Problem requirements -
Counting only lines that contain "DGND", how many are there in the records below? Give the figure alone.

── The data

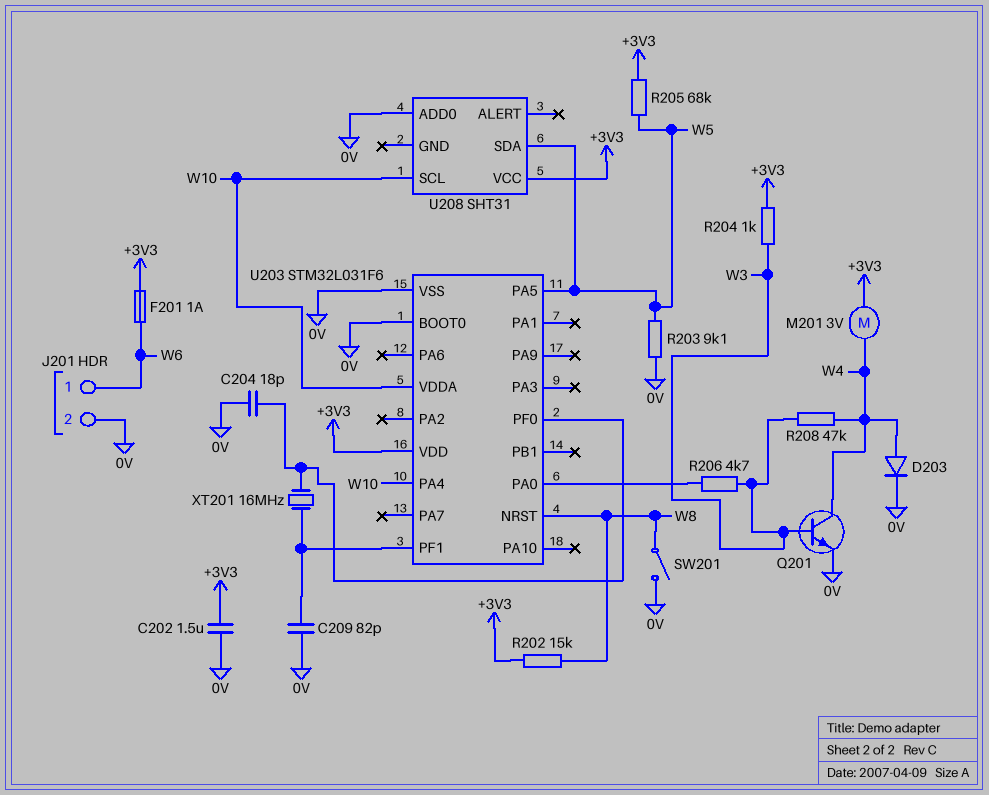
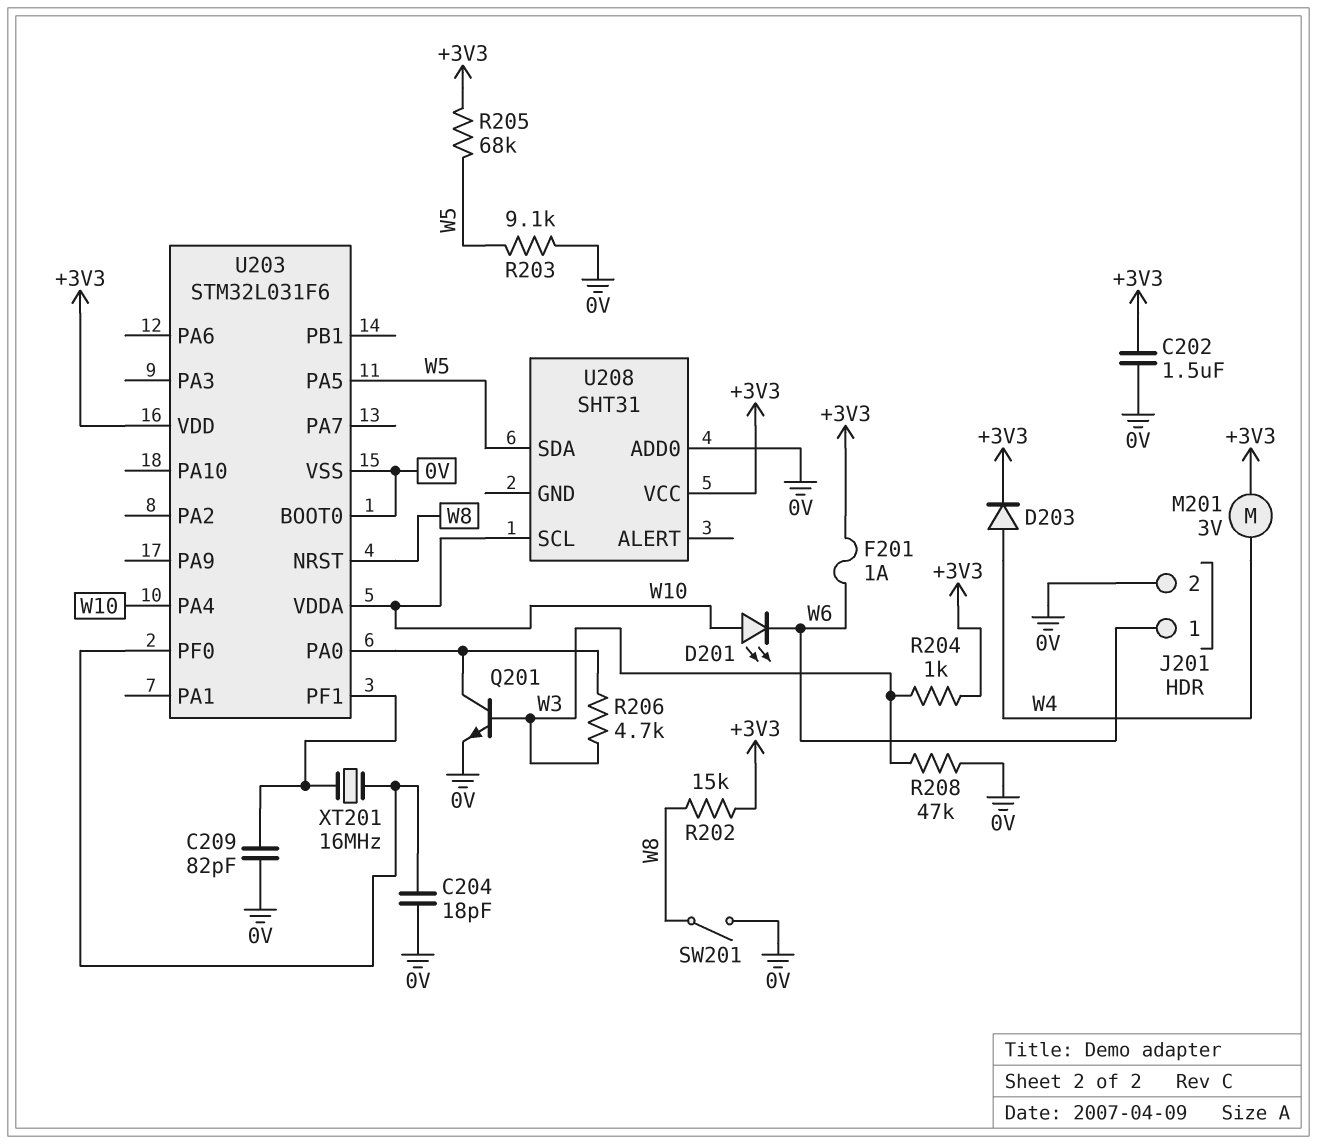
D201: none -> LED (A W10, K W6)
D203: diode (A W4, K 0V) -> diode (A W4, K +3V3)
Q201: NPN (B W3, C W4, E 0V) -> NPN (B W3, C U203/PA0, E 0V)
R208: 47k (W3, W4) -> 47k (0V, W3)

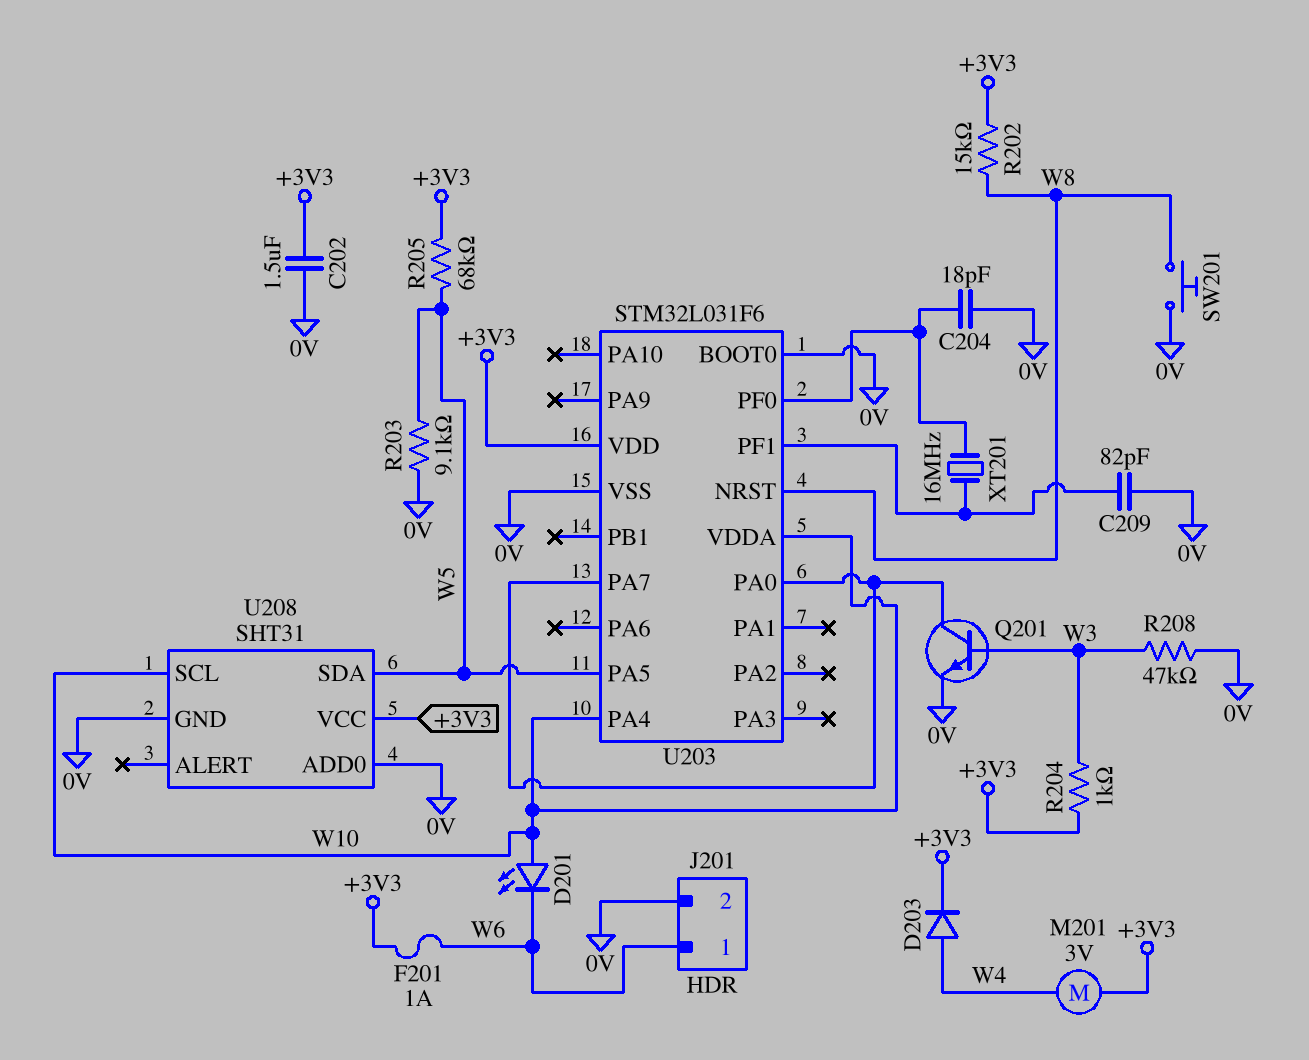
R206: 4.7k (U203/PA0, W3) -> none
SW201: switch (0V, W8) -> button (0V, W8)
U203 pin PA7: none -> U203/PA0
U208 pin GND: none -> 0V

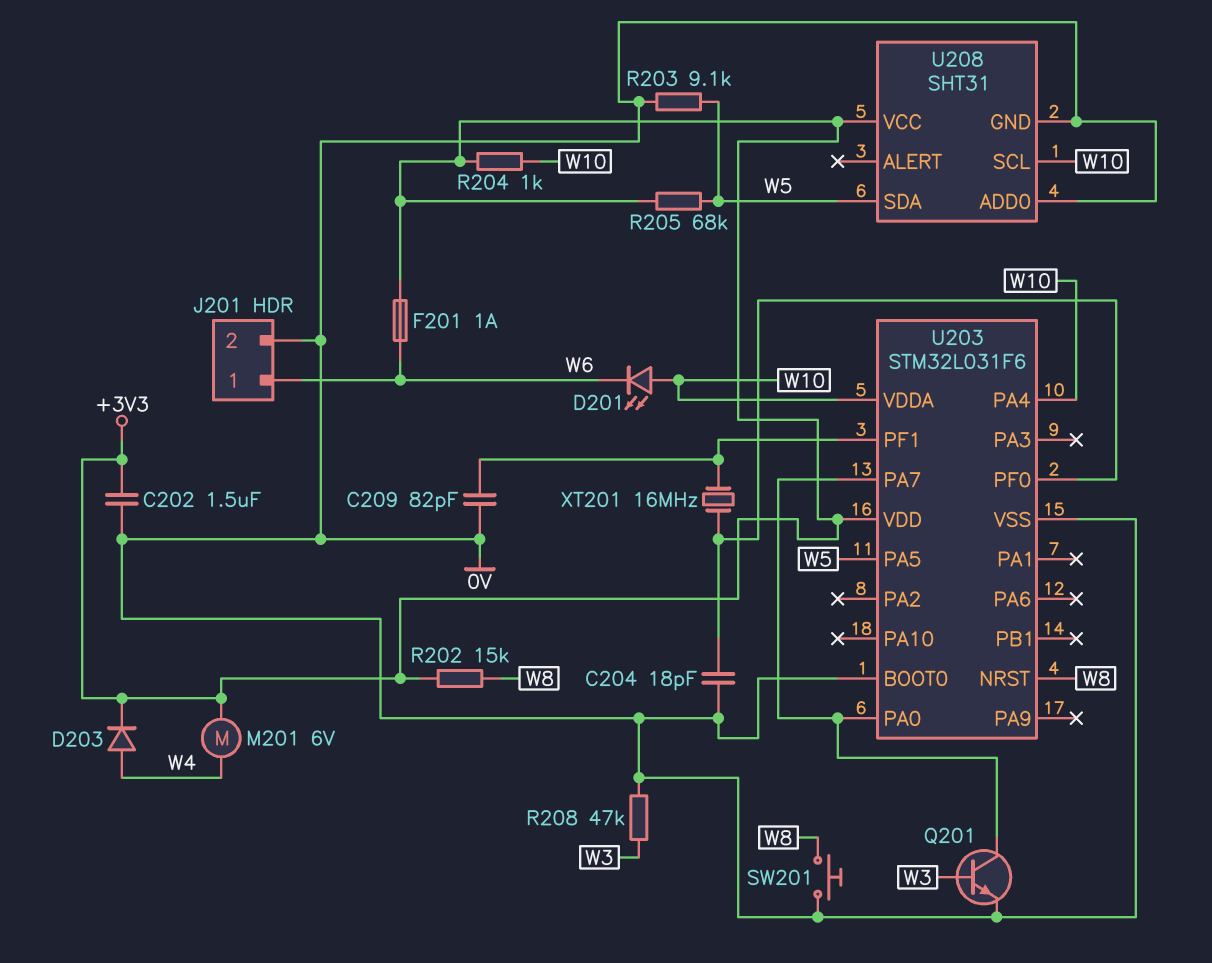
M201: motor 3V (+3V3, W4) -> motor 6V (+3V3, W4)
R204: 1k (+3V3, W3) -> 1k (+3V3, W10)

────
── The data

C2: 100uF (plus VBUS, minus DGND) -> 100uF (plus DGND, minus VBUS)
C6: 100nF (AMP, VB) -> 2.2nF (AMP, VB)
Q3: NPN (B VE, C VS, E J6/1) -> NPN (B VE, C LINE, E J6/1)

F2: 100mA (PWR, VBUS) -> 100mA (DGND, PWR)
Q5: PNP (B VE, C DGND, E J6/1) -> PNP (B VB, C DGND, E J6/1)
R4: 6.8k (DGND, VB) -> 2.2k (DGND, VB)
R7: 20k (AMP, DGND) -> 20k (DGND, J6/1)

────

Output of the task -
5